§ RECORDS
=== Section Start ===
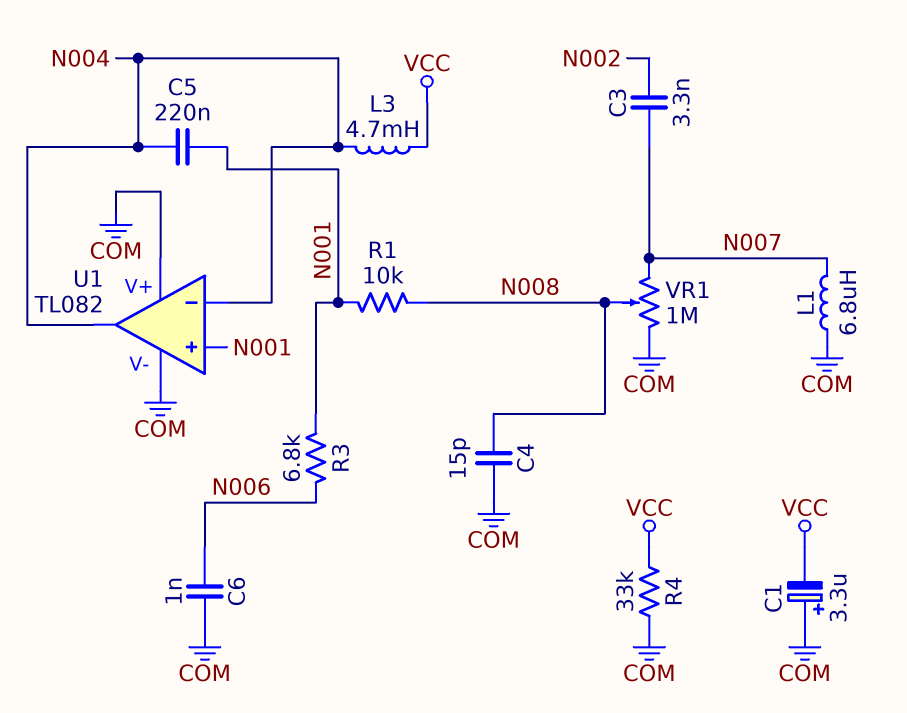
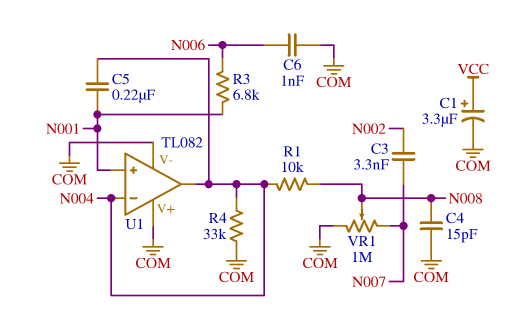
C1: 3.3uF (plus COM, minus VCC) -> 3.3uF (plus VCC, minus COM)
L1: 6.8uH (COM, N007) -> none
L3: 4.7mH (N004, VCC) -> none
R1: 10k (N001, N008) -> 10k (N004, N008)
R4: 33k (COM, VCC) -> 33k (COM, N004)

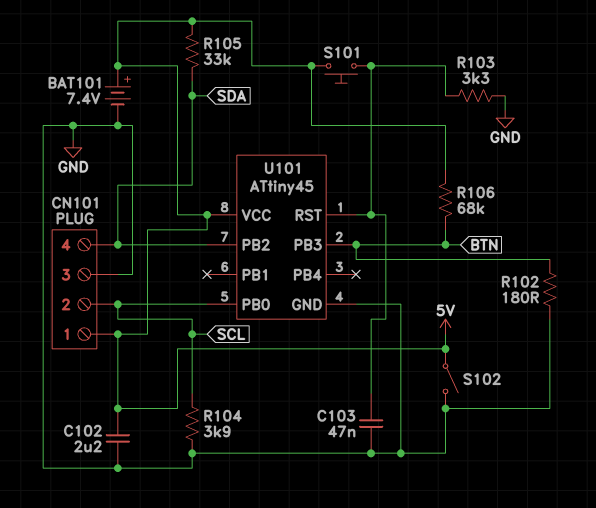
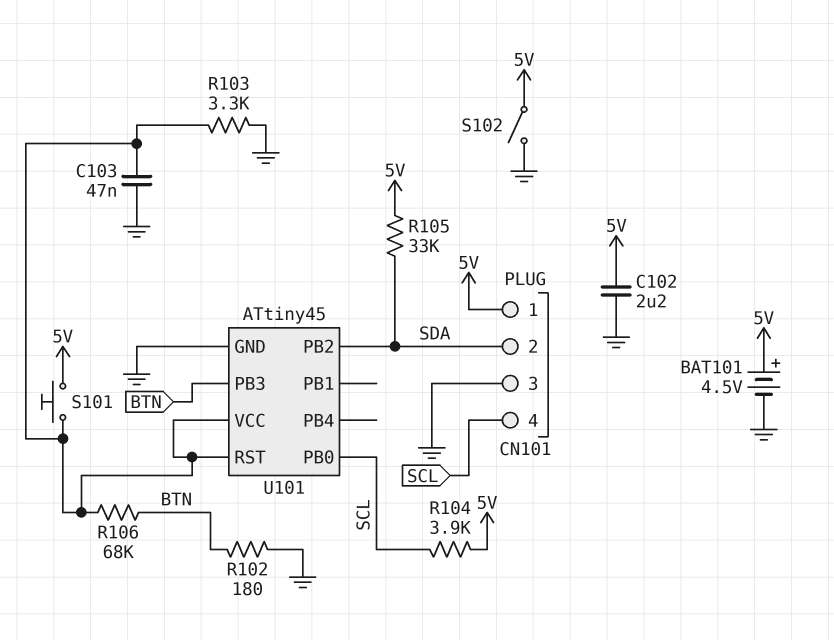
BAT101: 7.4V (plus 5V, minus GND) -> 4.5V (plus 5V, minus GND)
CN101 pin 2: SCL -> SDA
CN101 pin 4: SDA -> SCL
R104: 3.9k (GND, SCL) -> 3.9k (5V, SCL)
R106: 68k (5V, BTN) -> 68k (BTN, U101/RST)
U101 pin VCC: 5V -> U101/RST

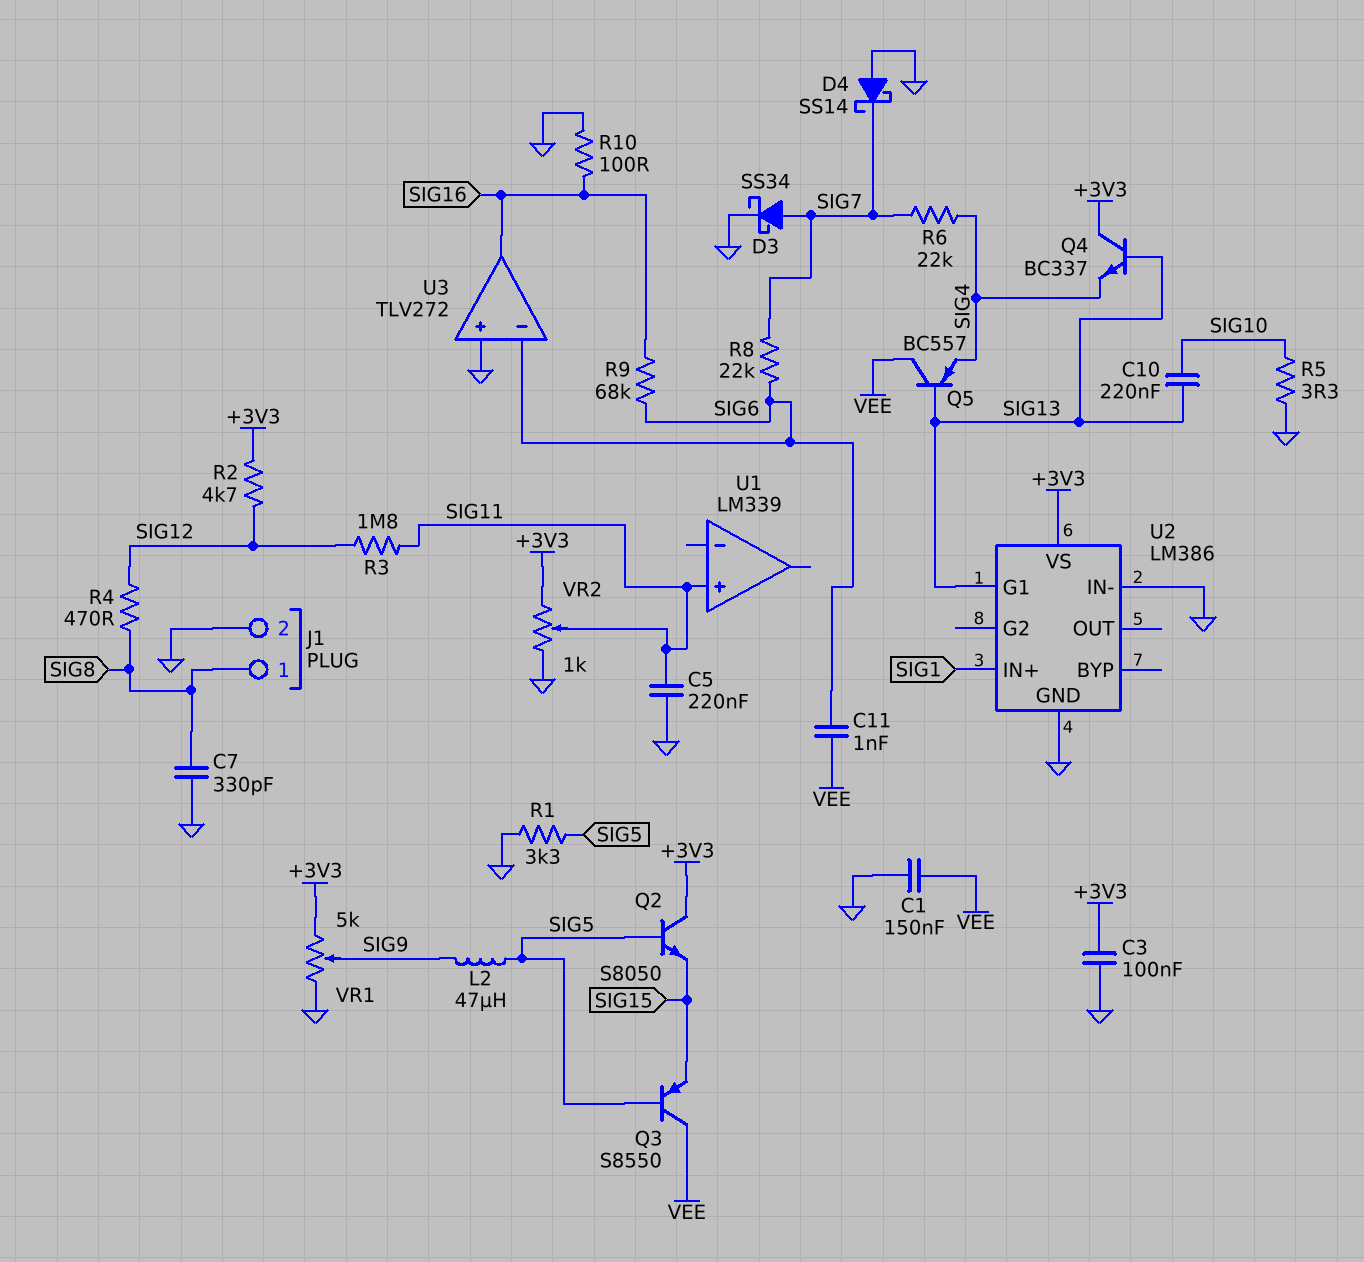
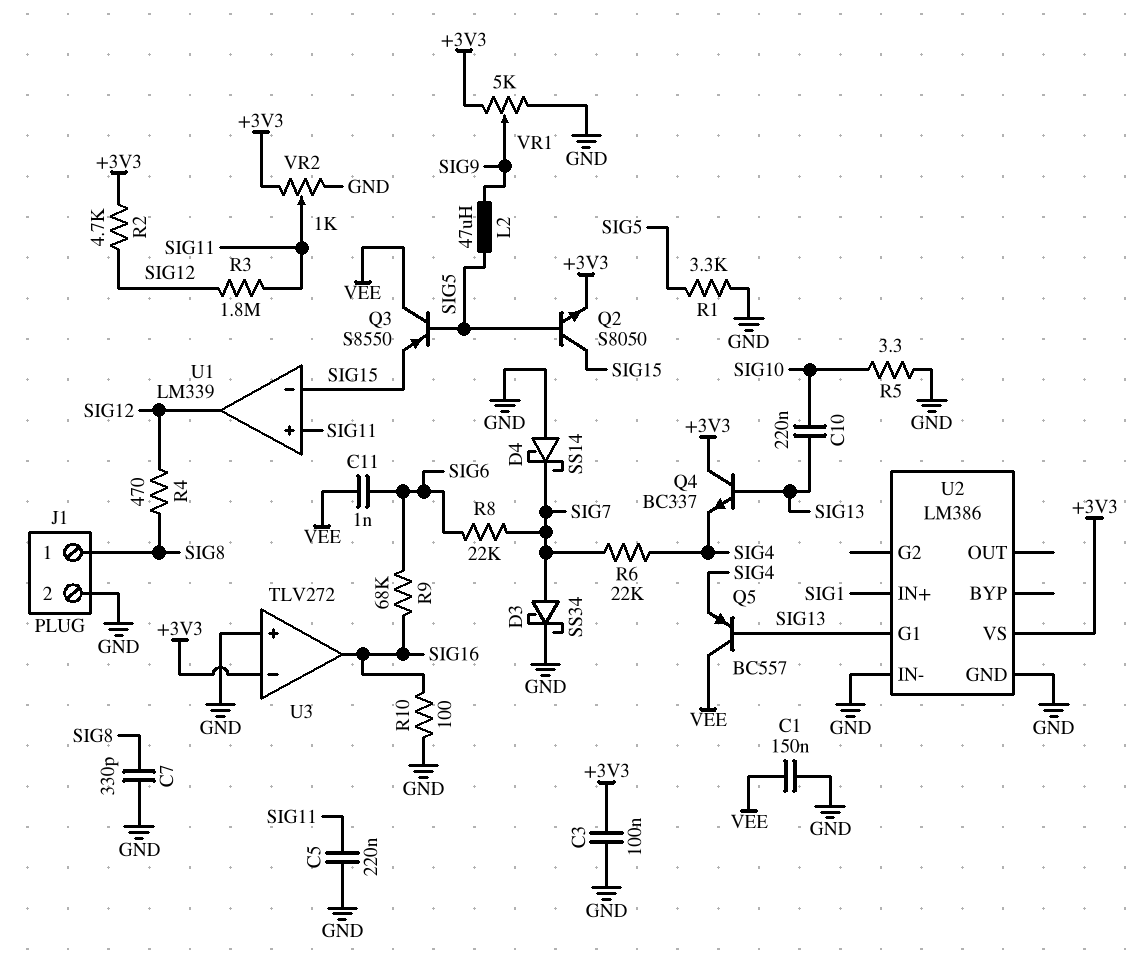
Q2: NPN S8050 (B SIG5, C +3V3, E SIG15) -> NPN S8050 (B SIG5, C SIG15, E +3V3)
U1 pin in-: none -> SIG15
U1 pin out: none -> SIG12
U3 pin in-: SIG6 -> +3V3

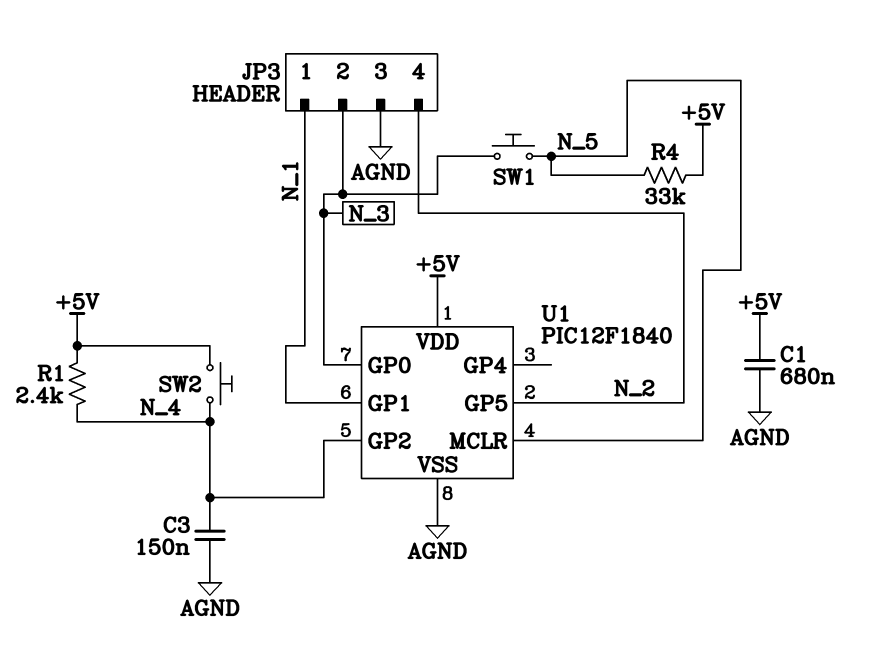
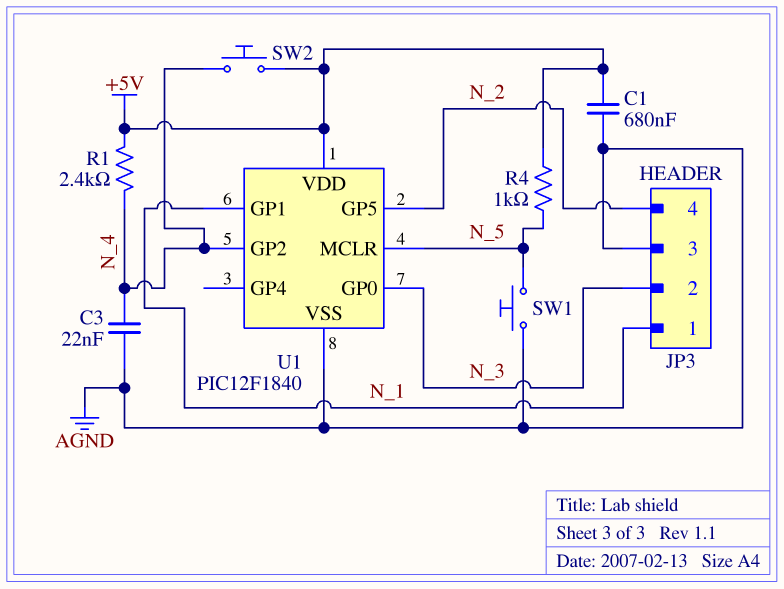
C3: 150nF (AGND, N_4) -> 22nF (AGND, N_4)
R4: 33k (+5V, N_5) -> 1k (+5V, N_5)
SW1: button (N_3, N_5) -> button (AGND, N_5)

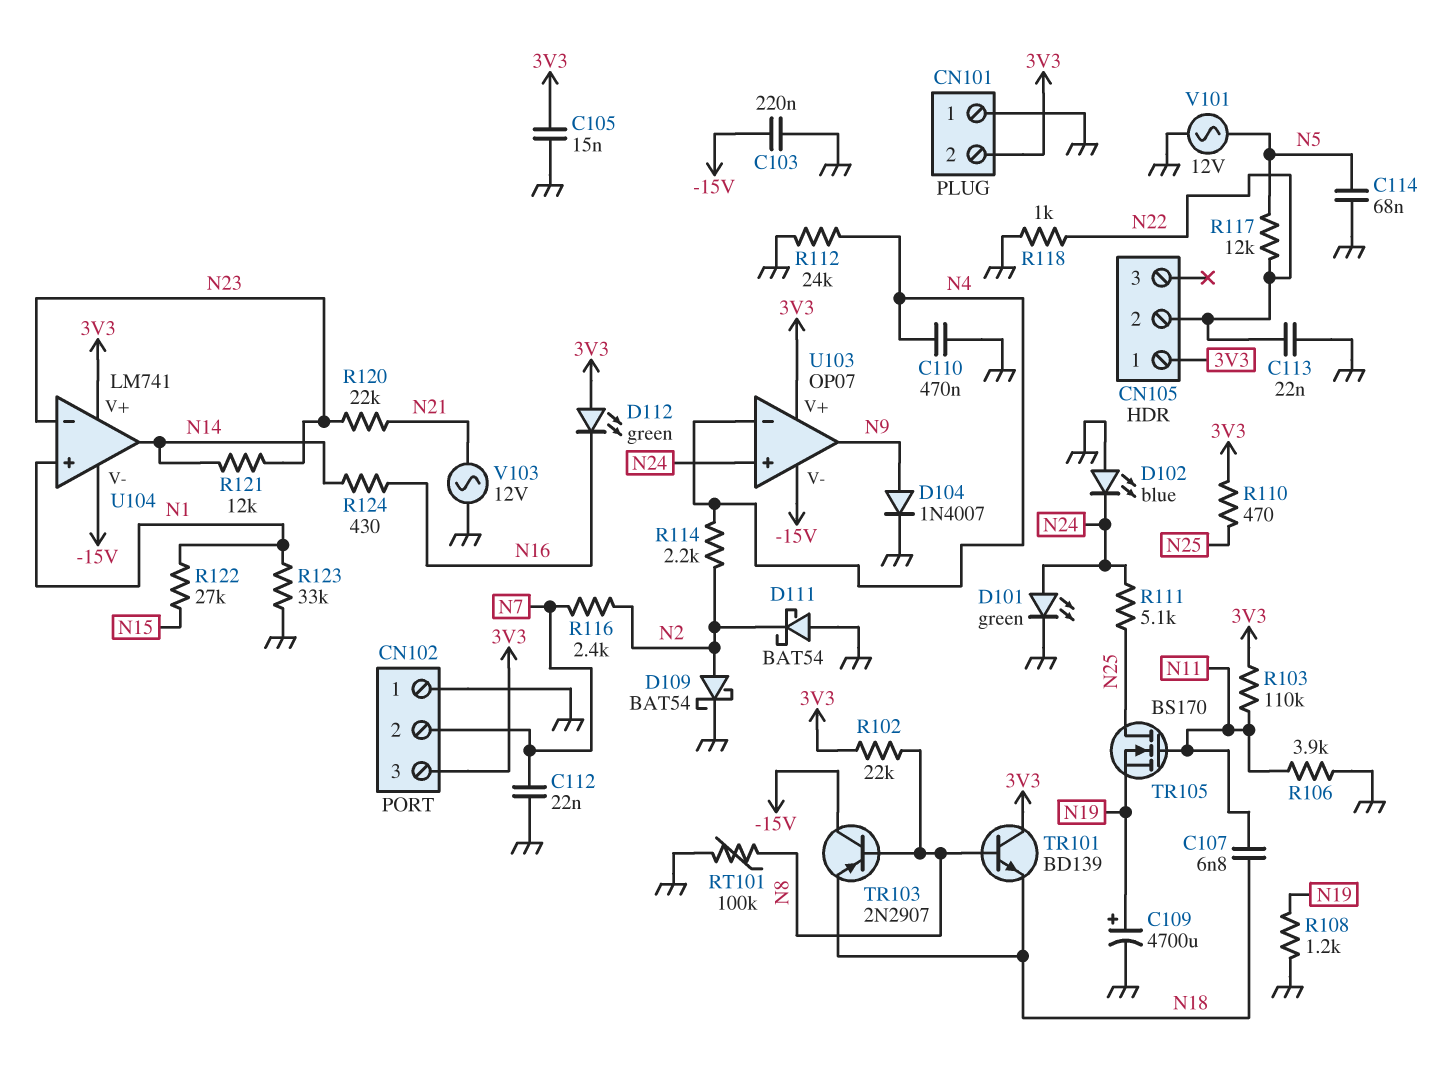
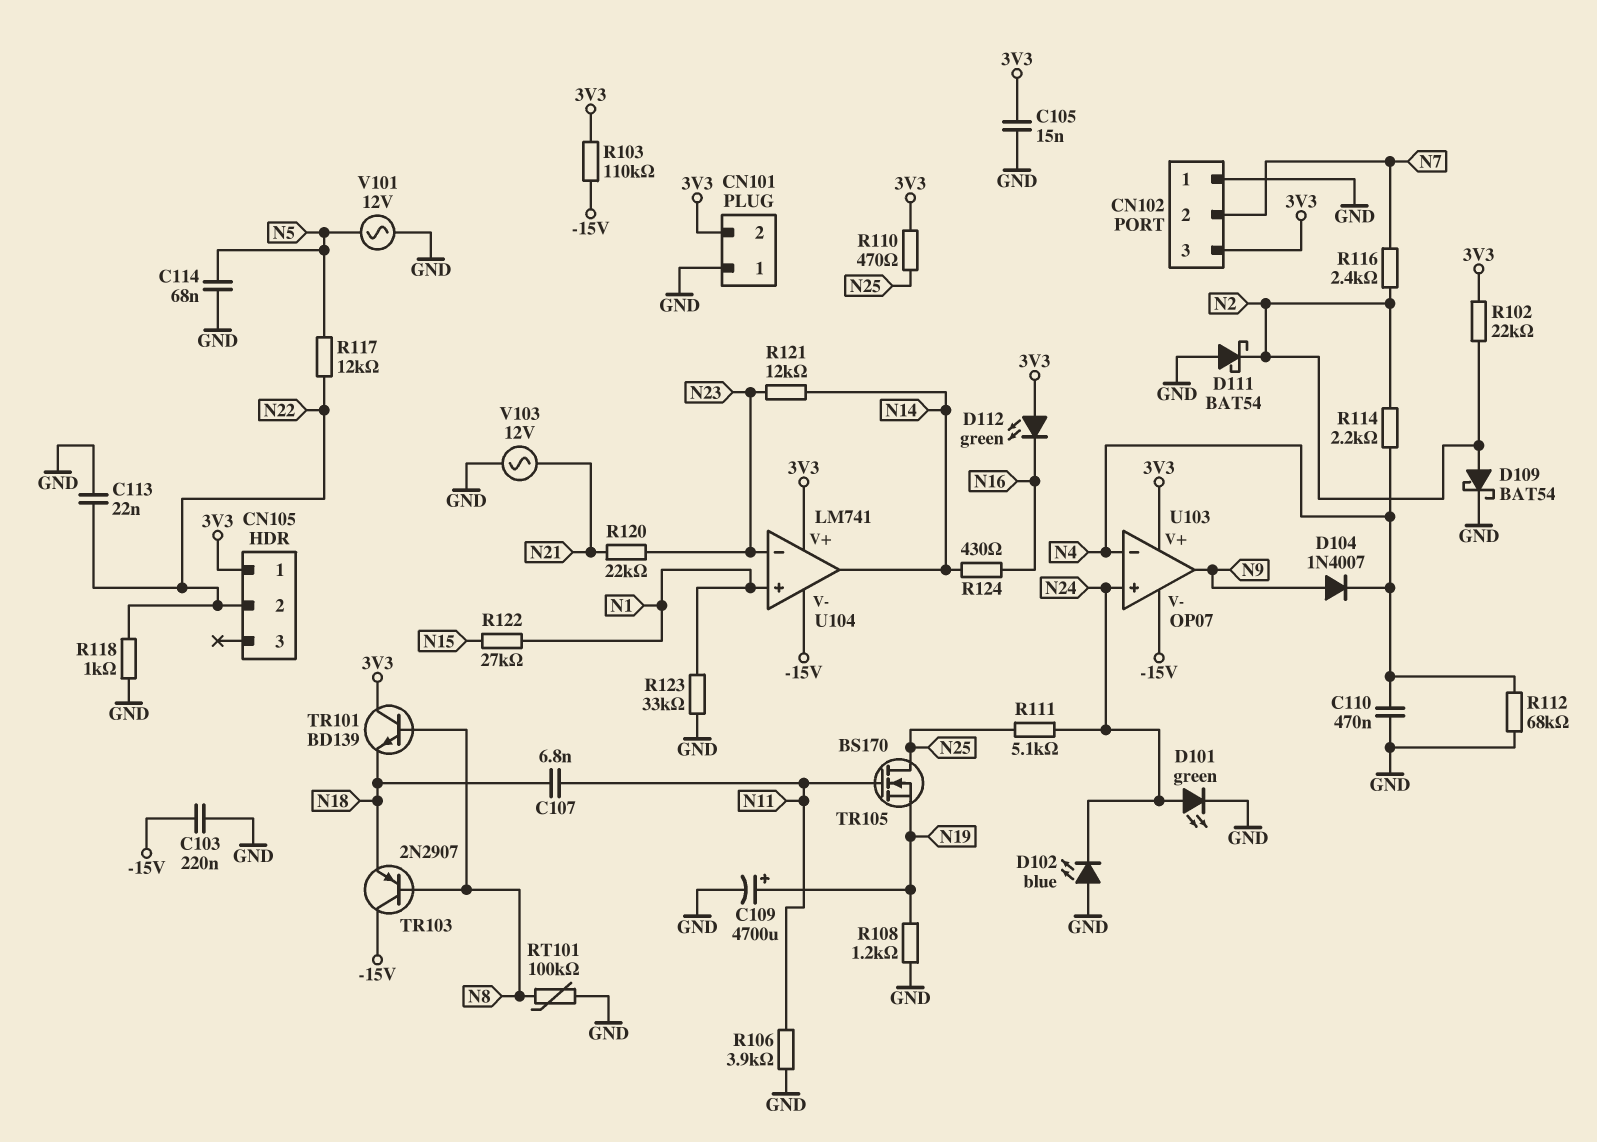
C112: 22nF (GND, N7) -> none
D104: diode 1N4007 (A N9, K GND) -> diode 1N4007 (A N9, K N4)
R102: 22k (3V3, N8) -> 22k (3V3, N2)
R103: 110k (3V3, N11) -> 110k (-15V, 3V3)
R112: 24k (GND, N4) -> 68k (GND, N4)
=== Section End ===
§ WORK REQUIRED
Your reply should contain only the number of lines in the entries above with the word "none".

§ REPLY
5